(Data listing)
######

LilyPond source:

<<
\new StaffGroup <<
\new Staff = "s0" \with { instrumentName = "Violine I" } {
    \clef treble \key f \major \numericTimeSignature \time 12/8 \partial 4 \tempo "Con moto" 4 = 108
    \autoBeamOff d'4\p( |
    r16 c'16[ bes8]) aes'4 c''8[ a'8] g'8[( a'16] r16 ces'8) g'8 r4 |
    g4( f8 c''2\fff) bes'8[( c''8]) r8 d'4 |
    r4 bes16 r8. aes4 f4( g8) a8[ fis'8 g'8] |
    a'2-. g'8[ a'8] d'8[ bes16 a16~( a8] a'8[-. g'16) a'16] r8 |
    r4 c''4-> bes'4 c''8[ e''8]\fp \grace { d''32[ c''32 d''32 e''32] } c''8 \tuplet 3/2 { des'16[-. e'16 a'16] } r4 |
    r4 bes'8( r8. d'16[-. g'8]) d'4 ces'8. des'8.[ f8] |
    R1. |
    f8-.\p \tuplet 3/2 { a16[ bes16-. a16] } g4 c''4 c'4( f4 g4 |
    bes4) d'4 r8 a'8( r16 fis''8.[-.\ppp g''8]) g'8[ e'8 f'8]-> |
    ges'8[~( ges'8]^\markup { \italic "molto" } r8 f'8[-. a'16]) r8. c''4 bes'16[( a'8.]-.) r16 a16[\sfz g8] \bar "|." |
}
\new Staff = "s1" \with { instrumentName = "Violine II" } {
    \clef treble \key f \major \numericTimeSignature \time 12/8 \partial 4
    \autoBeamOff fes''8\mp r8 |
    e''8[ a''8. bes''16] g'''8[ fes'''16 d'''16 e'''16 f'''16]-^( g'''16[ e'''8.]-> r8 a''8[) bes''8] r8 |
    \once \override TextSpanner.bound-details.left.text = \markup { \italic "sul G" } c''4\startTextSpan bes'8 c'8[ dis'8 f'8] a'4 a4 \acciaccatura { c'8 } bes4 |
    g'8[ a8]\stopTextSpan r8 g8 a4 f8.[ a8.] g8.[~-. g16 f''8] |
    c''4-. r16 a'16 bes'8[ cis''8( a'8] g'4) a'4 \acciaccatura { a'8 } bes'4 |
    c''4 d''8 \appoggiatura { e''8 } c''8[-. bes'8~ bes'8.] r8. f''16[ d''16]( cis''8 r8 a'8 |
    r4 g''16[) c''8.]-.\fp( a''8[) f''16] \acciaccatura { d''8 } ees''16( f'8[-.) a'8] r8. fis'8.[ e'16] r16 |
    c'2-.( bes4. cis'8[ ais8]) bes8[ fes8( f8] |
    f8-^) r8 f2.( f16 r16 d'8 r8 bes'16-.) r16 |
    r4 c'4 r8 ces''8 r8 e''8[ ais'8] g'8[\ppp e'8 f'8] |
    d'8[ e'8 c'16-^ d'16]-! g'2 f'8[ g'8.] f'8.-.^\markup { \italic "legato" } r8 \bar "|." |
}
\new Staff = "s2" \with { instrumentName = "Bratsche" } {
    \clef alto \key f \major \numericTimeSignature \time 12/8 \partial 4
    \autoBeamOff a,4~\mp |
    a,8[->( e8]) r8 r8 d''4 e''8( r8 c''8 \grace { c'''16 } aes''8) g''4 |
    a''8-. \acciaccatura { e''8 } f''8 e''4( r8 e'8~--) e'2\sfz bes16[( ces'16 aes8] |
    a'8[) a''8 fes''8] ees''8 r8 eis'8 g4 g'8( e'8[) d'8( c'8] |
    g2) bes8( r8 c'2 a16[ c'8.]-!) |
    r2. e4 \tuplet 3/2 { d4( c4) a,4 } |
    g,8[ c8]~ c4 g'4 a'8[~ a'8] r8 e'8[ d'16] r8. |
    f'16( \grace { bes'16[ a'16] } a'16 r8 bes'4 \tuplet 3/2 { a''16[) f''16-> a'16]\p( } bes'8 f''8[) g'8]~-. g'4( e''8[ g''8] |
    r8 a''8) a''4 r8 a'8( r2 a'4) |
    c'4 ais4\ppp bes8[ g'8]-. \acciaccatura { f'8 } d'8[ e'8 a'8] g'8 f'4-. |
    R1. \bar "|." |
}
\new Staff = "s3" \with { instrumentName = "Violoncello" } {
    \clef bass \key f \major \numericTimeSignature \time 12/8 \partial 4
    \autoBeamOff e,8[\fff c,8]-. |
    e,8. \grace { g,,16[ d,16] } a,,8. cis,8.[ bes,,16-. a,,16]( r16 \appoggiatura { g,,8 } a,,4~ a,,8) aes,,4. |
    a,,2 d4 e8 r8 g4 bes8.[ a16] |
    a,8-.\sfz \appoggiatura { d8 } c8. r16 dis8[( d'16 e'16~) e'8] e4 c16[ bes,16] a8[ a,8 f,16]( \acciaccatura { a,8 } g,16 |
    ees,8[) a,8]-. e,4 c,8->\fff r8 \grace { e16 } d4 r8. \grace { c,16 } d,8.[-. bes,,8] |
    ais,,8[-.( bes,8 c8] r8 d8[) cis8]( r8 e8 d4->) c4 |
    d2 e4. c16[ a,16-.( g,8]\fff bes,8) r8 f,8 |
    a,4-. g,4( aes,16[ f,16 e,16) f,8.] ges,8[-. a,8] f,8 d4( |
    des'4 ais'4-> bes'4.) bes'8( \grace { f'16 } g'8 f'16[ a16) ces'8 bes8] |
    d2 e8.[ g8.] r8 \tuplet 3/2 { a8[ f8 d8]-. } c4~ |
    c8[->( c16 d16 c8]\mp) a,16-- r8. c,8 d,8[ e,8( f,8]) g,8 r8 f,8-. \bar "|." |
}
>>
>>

######

**EXERCISE**
Collect every line of the data that contains the string "appoggiatura".

**RESULT BELOW**
    c''4 d''8 \appoggiatura { e''8 } c''8[-. bes'8~ bes'8.] r8. f''16[ d''16]( cis''8 r8 a'8 |
    e,8. \grace { g,,16[ d,16] } a,,8. cis,8.[ bes,,16-. a,,16]( r16 \appoggiatura { g,,8 } a,,4~ a,,8) aes,,4. |
    a,8-.\sfz \appoggiatura { d8 } c8. r16 dis8[( d'16 e'16~) e'8] e4 c16[ bes,16] a8[ a,8 f,16]( \acciaccatura { a,8 } g,16 |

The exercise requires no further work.